- INSTRUCTIONS FOR THE TASK -
Images in the records should be skipped while the rest is transcribed verbatim.

....

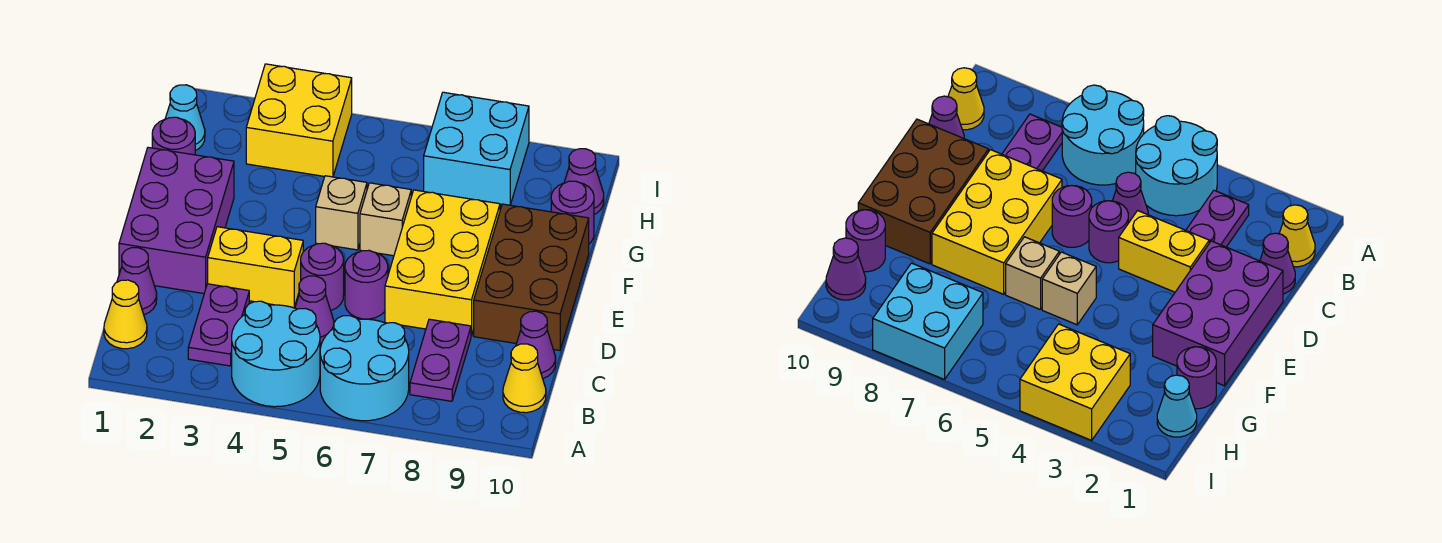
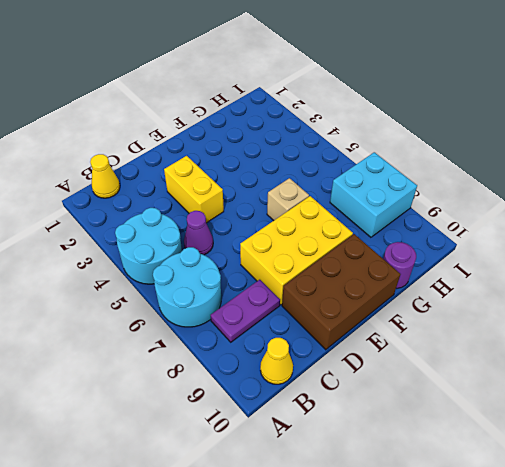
none -> purple plate B3:C3 level 1
none -> purple cone C1 level 1
none -> purple cone C10 level 1

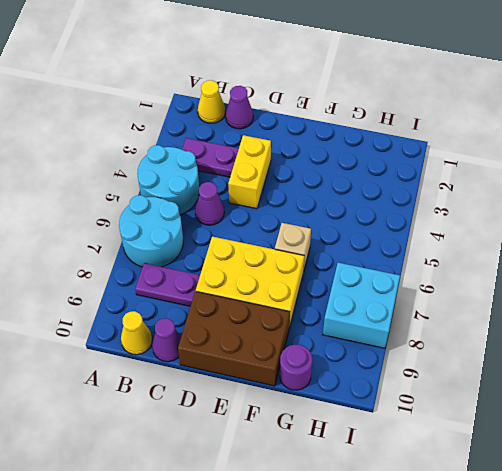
none -> purple brick D1:F2 level 1
none -> purple round brick D5 level 1
none -> purple round brick D6 level 1

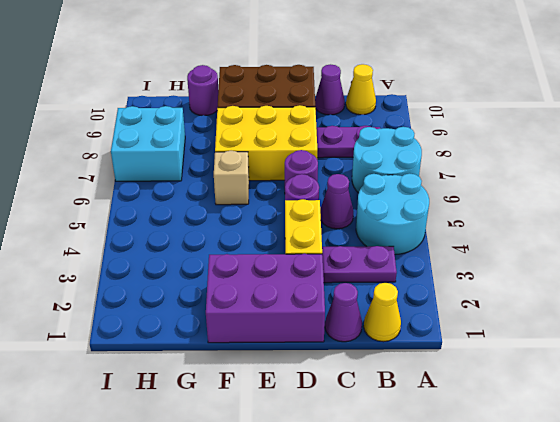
none -> tan brick F5 level 1
none -> purple round brick G1 level 1
none -> cyan cone H1 level 1

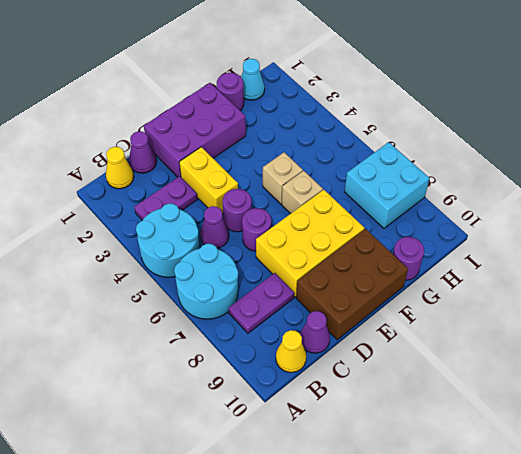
none -> yellow brick H3:I4 level 1
none -> purple cone H10 level 1

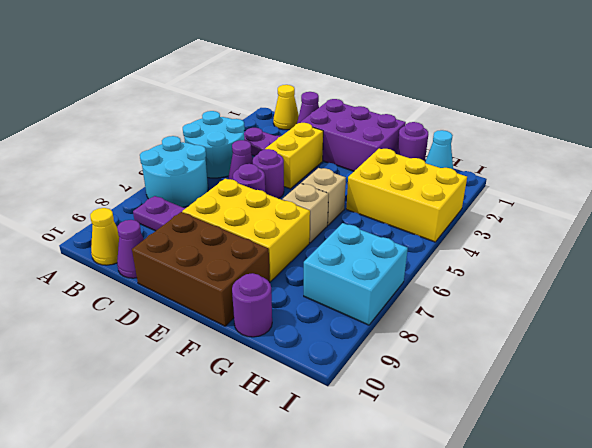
yellow brick G3:I4 level 1 -> yellow brick H3:I4 level 1
none -> purple cone H10 level 1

....

- WRITTEN ANSWER -
none -> purple plate B3:C3 level 1
none -> purple cone C1 level 1
none -> purple cone C10 level 1

none -> purple brick D1:F2 level 1
none -> purple round brick D5 level 1
none -> purple round brick D6 level 1

none -> tan brick F5 level 1
none -> purple round brick G1 level 1
none -> cyan cone H1 level 1

none -> yellow brick H3:I4 level 1
none -> purple cone H10 level 1

yellow brick G3:I4 level 1 -> yellow brick H3:I4 level 1
none -> purple cone H10 level 1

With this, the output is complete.